[Items from a data source]
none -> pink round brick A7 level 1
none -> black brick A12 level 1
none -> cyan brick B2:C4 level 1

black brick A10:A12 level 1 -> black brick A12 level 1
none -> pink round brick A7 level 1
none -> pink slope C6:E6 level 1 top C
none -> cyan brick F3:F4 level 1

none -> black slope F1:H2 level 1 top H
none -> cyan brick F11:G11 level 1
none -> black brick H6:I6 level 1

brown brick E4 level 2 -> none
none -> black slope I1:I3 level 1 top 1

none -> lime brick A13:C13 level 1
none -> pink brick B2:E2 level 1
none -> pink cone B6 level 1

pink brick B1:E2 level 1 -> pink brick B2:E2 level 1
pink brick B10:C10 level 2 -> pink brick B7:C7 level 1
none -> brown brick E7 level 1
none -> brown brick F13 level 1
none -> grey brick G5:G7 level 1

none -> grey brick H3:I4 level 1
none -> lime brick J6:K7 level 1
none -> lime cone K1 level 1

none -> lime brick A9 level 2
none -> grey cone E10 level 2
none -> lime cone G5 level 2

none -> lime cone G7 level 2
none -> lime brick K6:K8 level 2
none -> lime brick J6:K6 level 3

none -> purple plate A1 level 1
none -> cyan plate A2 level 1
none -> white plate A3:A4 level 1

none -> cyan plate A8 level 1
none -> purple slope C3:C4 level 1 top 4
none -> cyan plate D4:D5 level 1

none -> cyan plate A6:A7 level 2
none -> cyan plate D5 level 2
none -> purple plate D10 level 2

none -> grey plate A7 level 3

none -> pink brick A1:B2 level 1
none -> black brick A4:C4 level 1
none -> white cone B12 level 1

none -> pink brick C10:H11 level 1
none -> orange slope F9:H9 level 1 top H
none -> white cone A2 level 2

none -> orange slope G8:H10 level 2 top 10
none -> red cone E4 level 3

Your task:
Each line above that holds the string "orange" should be copied and shown.

Expected output:
none -> orange slope F9:H9 level 1 top H
none -> orange slope G8:H10 level 2 top 10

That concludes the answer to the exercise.